■ **Work instructions**:
Using the data below, print exactly the line with "R3: 180k (VN, VO) -> 100k (VN, VO)", the line with "R4: none -> 470k (GND, SRC)", and every line between them, but none of the pictures.

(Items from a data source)
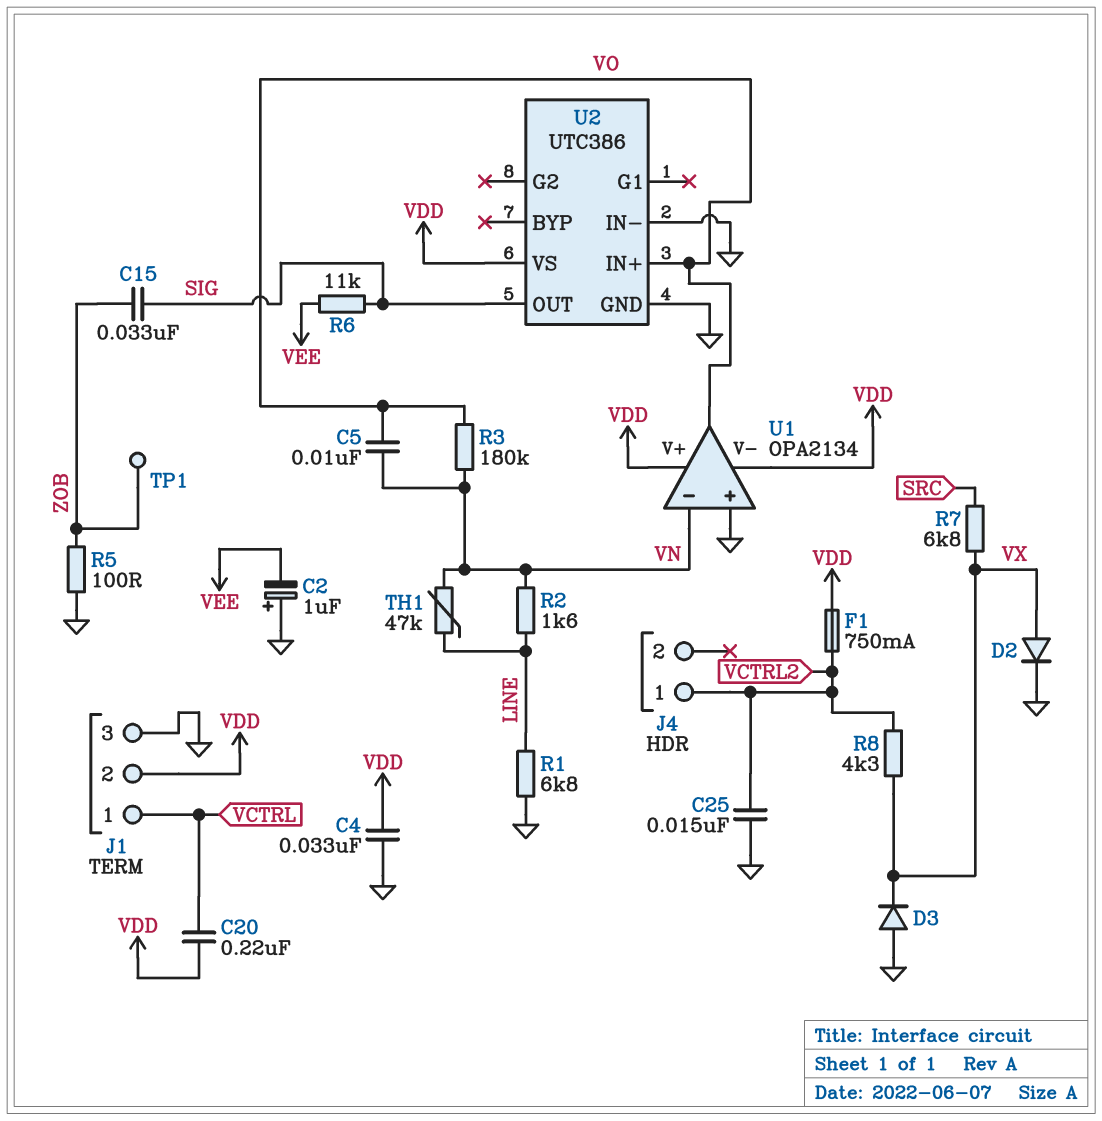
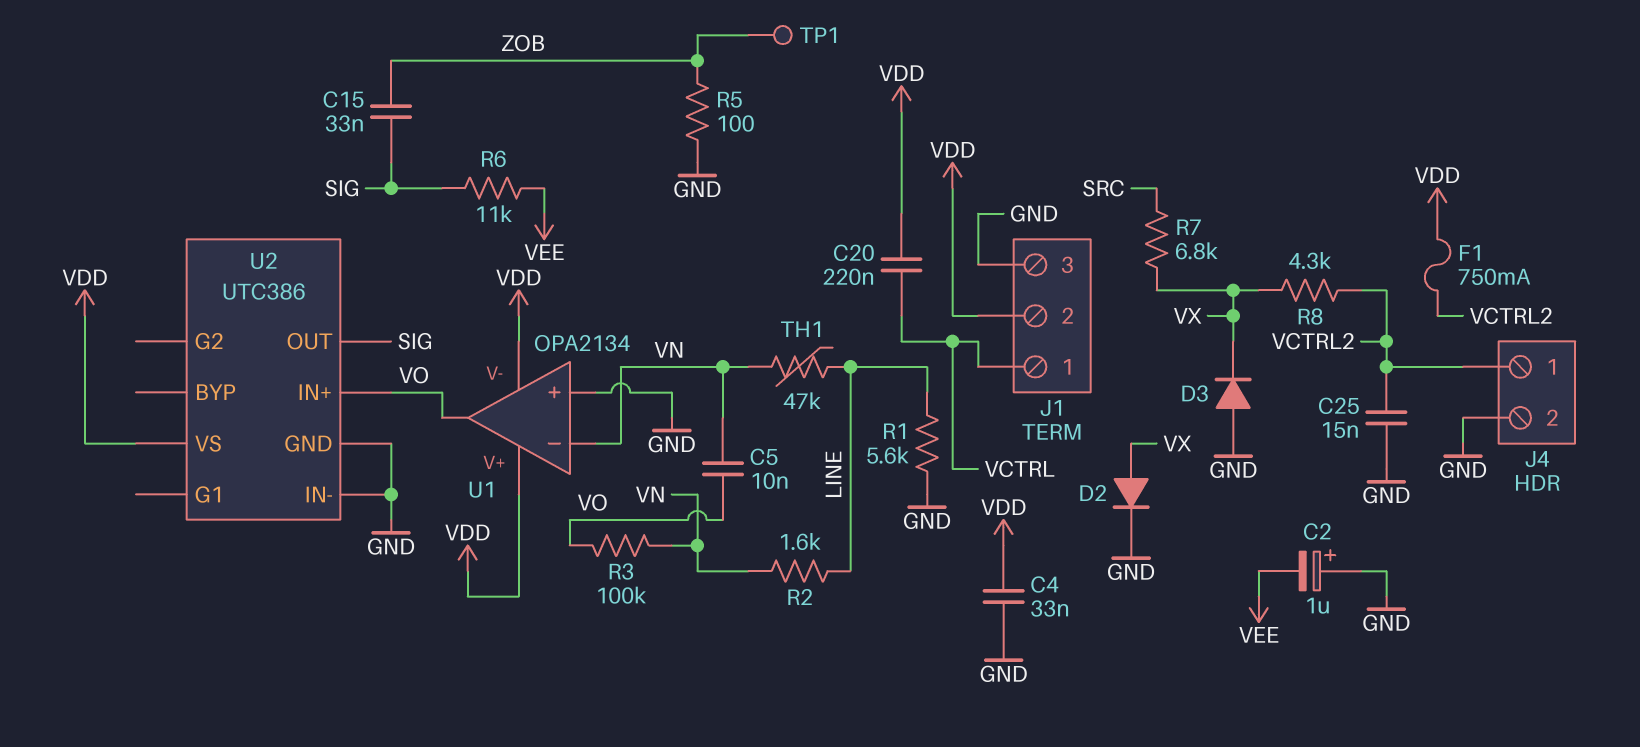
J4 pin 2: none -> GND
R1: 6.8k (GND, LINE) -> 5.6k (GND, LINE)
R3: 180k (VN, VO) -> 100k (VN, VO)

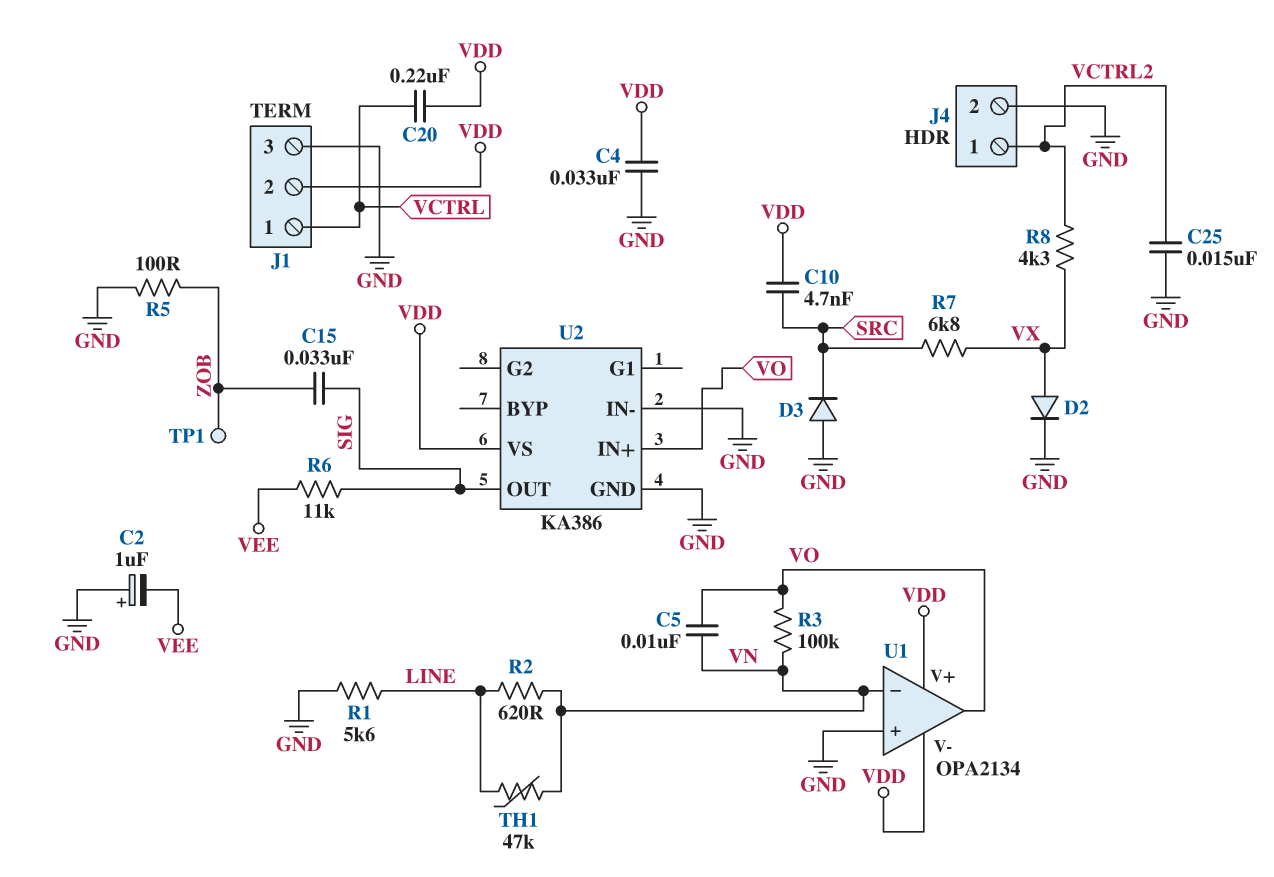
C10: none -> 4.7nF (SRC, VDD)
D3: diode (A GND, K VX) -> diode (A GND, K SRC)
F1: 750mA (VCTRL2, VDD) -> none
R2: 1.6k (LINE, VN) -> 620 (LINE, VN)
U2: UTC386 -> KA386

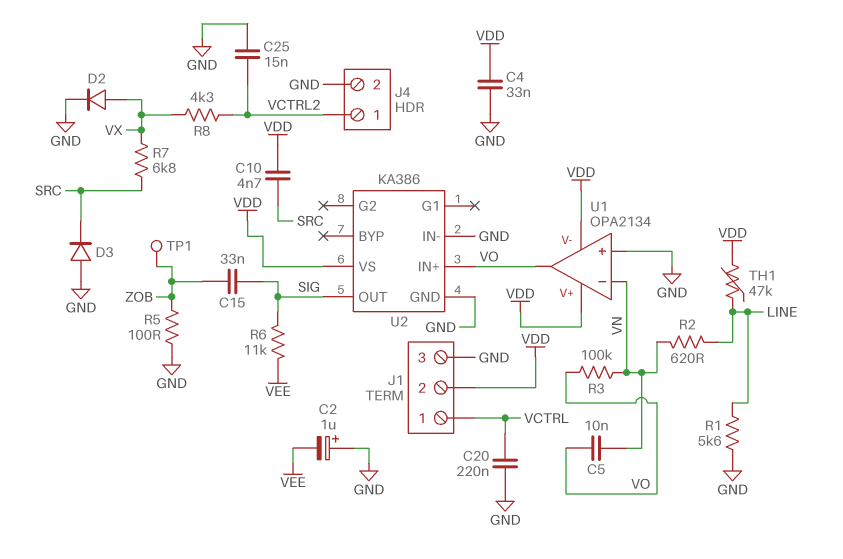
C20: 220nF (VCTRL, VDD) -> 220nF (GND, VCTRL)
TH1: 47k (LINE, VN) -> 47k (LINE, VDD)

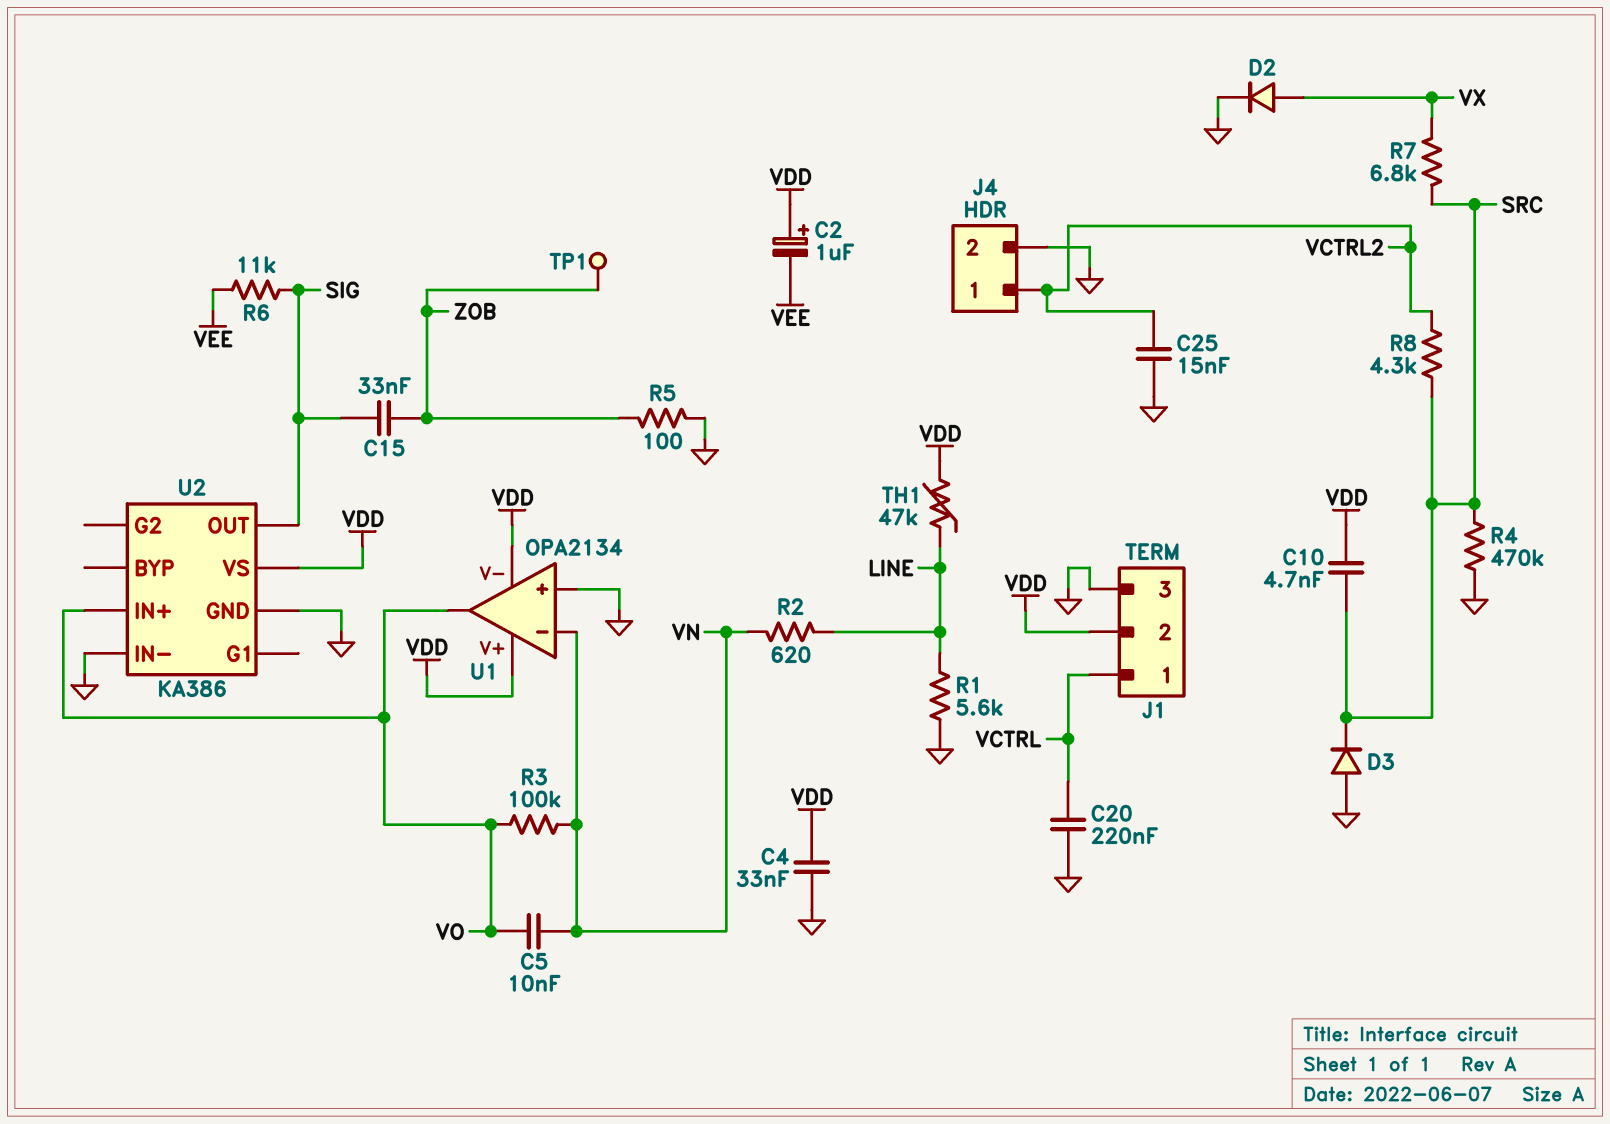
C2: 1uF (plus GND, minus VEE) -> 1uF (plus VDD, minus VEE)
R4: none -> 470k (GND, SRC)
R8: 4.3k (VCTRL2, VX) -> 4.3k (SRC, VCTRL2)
--
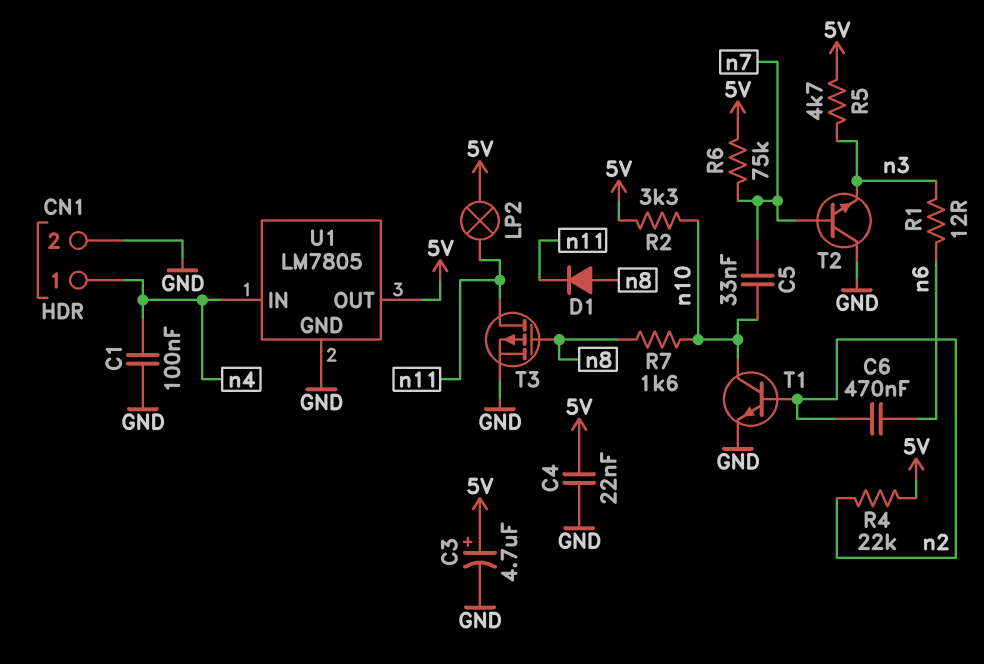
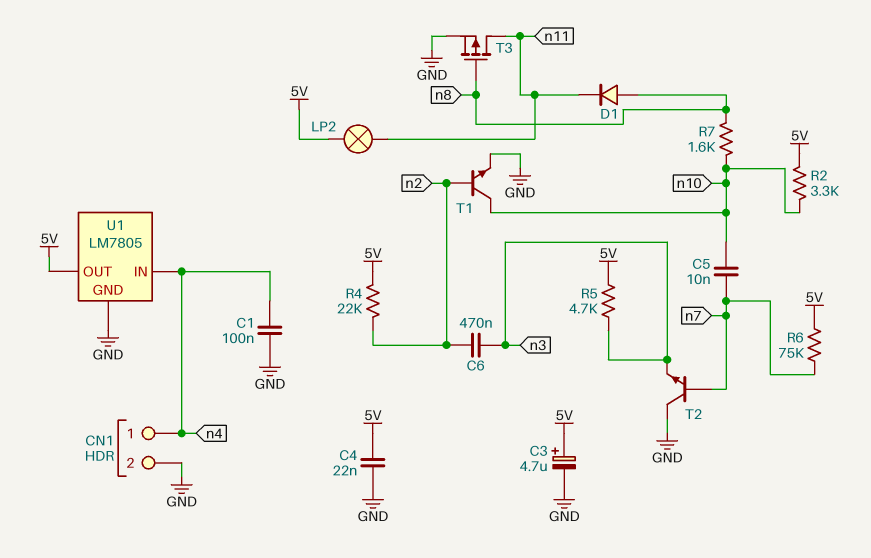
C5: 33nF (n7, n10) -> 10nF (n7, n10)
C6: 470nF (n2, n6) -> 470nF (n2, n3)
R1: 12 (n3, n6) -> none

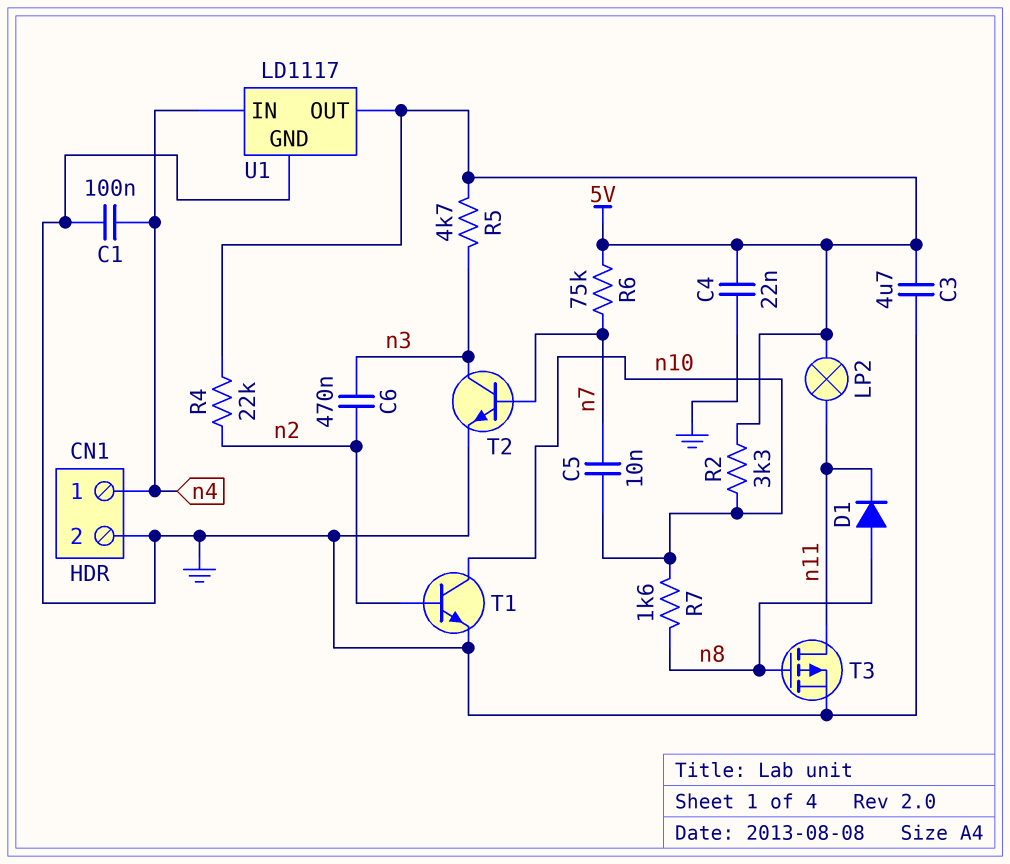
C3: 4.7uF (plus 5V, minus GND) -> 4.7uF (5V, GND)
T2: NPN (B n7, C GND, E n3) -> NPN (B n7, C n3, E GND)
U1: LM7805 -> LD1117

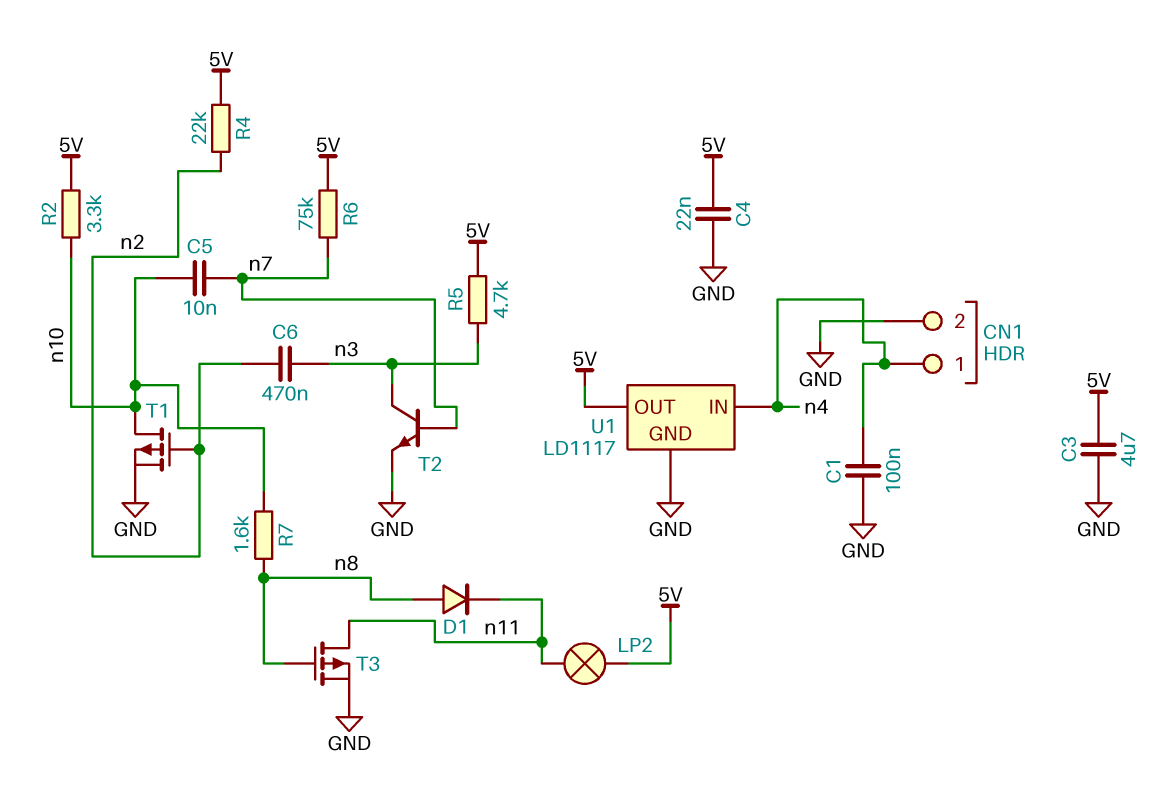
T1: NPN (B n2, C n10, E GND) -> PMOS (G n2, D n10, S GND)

■ **Completed task**:
R3: 180k (VN, VO) -> 100k (VN, VO)

C10: none -> 4.7nF (SRC, VDD)
D3: diode (A GND, K VX) -> diode (A GND, K SRC)
F1: 750mA (VCTRL2, VDD) -> none
R2: 1.6k (LINE, VN) -> 620 (LINE, VN)
U2: UTC386 -> KA386

C20: 220nF (VCTRL, VDD) -> 220nF (GND, VCTRL)
TH1: 47k (LINE, VN) -> 47k (LINE, VDD)

C2: 1uF (plus GND, minus VEE) -> 1uF (plus VDD, minus VEE)
R4: none -> 470k (GND, SRC)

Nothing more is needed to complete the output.